**WORK ORDER**
Each record is to be copied exactly, with its pictures left behind.

[SOURCE MATERIAL — start]

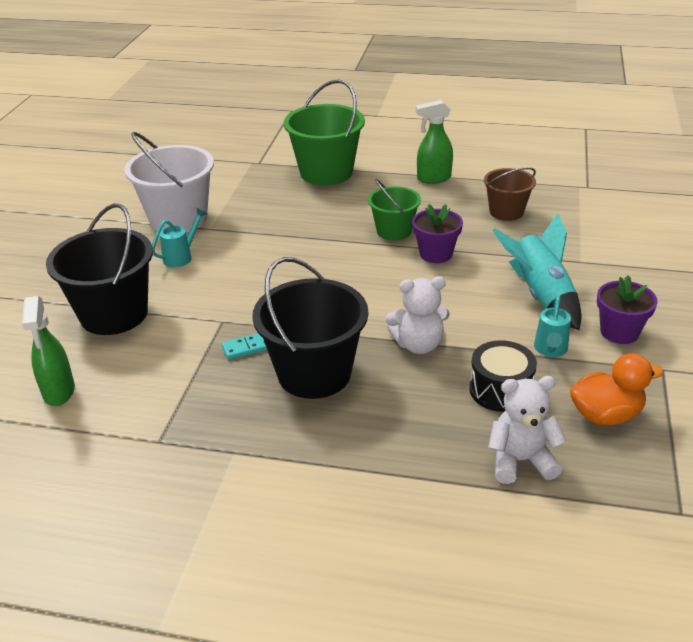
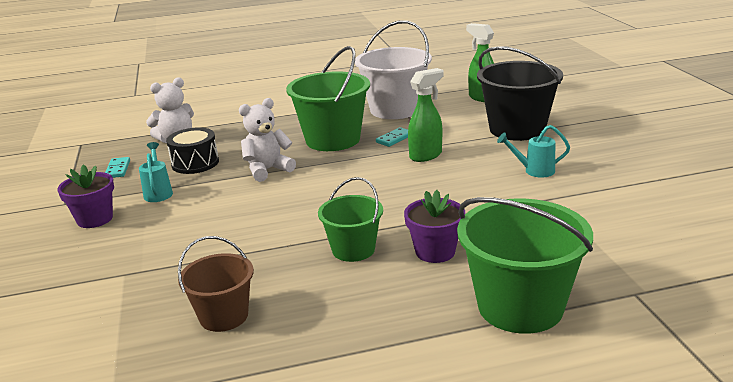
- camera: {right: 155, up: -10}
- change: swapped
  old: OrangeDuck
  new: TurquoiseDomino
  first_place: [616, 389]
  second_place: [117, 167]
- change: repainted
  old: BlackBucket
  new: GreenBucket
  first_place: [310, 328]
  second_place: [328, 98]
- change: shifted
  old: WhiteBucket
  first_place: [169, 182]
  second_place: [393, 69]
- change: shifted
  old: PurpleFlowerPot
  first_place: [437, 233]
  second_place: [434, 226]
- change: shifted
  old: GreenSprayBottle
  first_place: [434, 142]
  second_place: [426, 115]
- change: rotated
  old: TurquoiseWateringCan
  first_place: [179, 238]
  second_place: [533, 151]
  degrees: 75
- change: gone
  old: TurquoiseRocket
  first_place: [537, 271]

[SOURCE MATERIAL — finish]

**ANSWER**
- camera: {right: 155, up: -10}
- change: swapped
  old: OrangeDuck
  new: TurquoiseDomino
  first_place: [616, 389]
  second_place: [117, 167]
- change: repainted
  old: BlackBucket
  new: GreenBucket
  first_place: [310, 328]
  second_place: [328, 98]
- change: shifted
  old: WhiteBucket
  first_place: [169, 182]
  second_place: [393, 69]
- change: shifted
  old: PurpleFlowerPot
  first_place: [437, 233]
  second_place: [434, 226]
- change: shifted
  old: GreenSprayBottle
  first_place: [434, 142]
  second_place: [426, 115]
- change: rotated
  old: TurquoiseWateringCan
  first_place: [179, 238]
  second_place: [533, 151]
  degrees: 75
- change: gone
  old: TurquoiseRocket
  first_place: [537, 271]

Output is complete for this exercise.